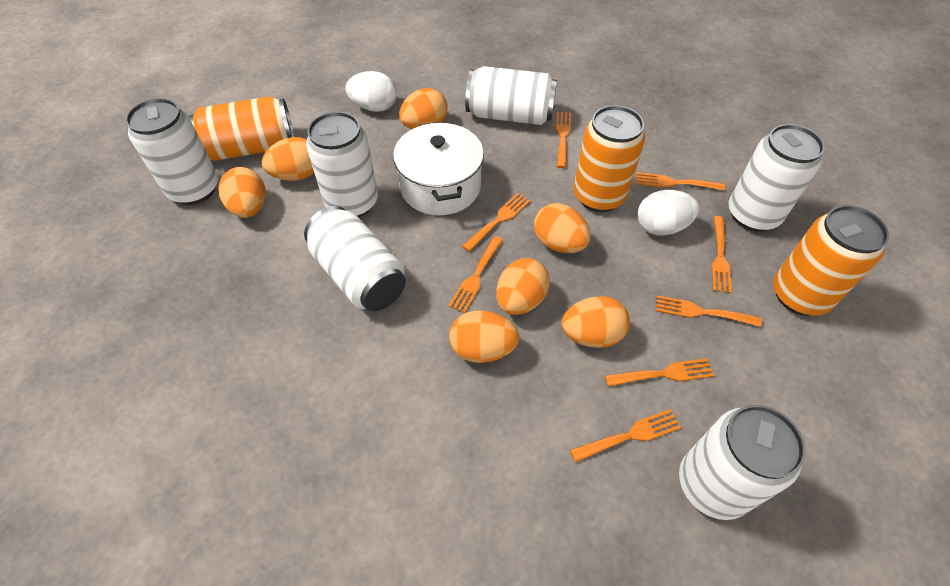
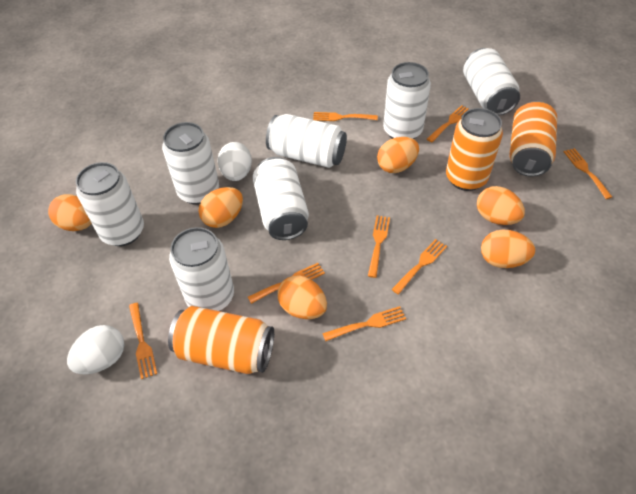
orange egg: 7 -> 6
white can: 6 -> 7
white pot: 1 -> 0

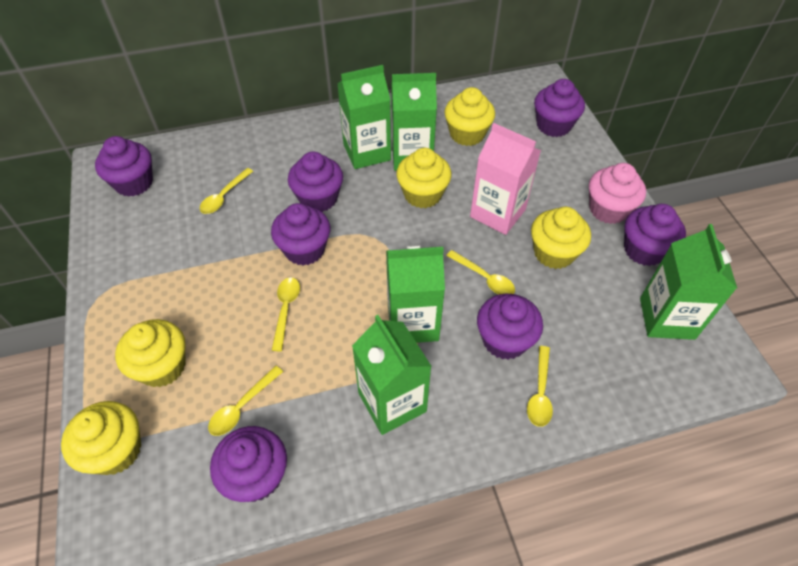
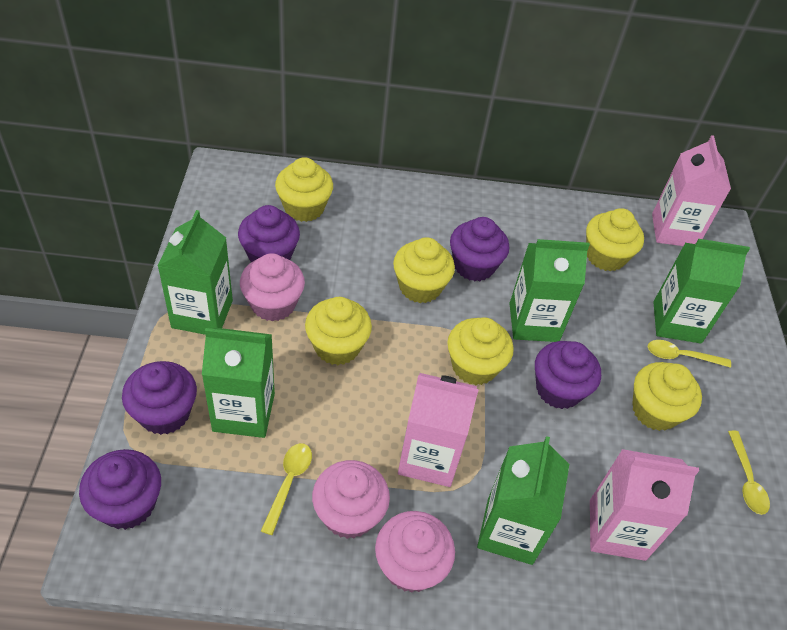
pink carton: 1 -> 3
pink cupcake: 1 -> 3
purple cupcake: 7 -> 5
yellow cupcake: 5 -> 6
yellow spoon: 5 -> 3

################

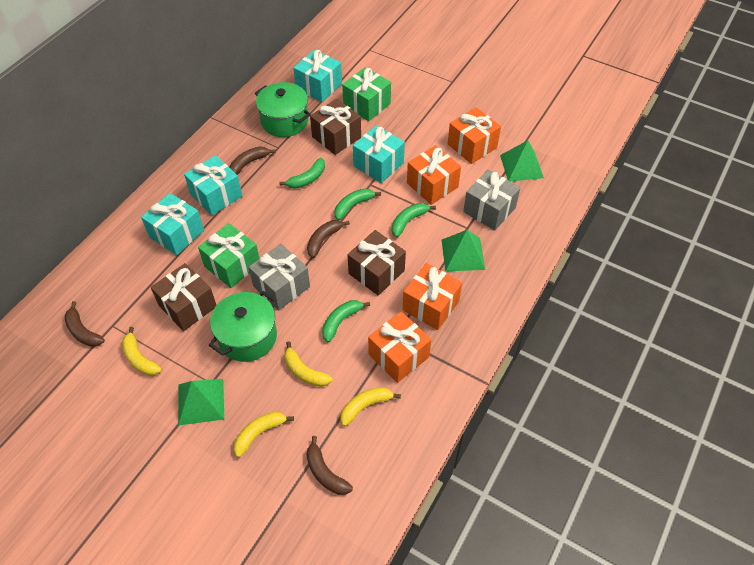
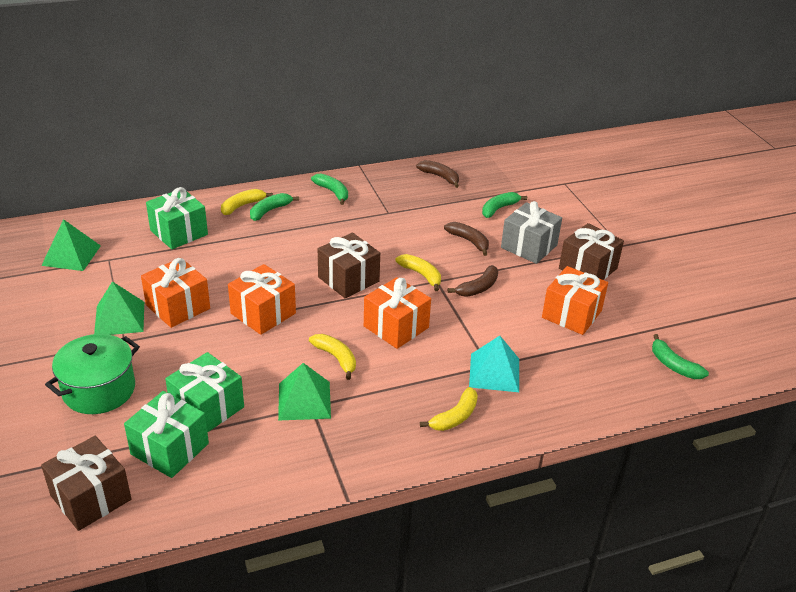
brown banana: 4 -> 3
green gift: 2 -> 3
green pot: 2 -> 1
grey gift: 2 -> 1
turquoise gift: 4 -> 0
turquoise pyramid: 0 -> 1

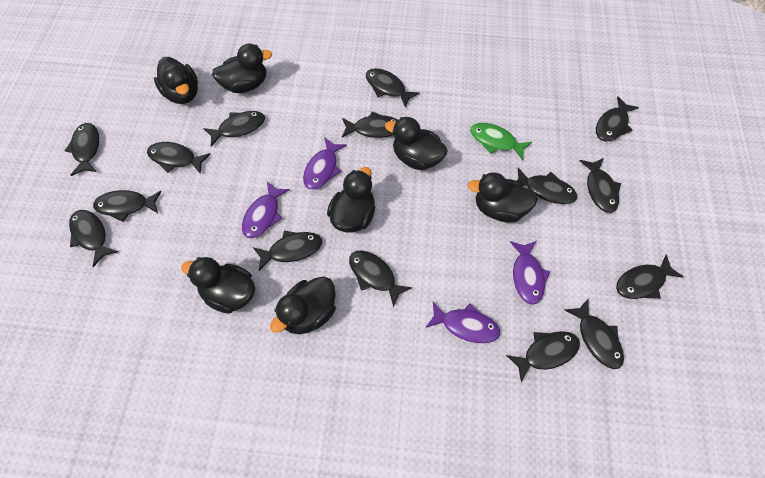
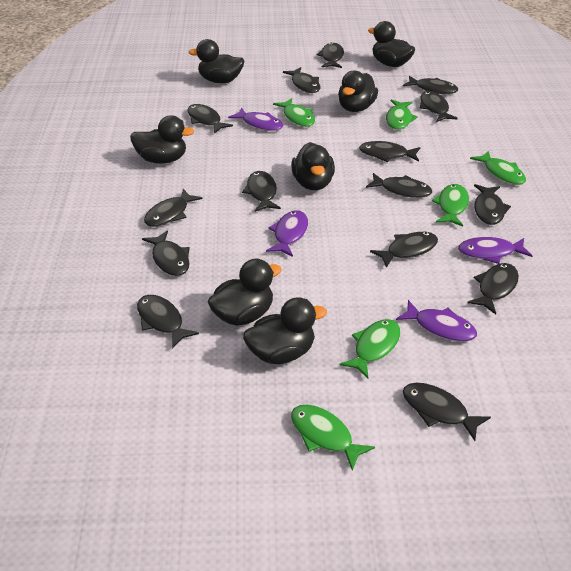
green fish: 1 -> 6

################

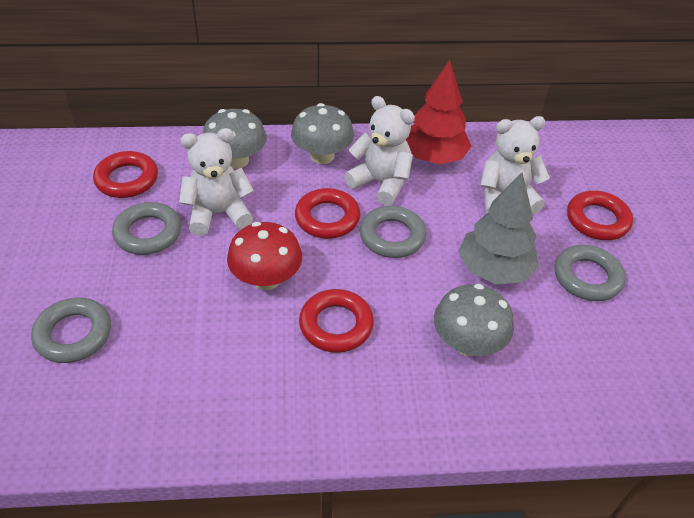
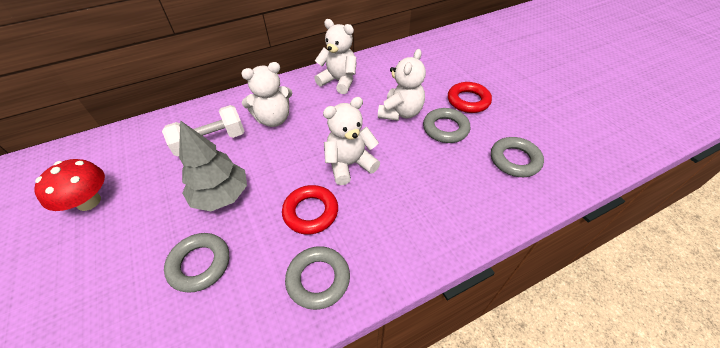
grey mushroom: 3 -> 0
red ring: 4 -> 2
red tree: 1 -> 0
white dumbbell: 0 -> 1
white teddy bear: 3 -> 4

################

## Problem to work on
In the records above, find the line with "grey gift: 2 -> 1" and the line with "green fish: 1 -> 6"; please transcribe exactly those two lines and all lines between them, omitting any picture.

## Problem solution
grey gift: 2 -> 1
turquoise gift: 4 -> 0
turquoise pyramid: 0 -> 1

green fish: 1 -> 6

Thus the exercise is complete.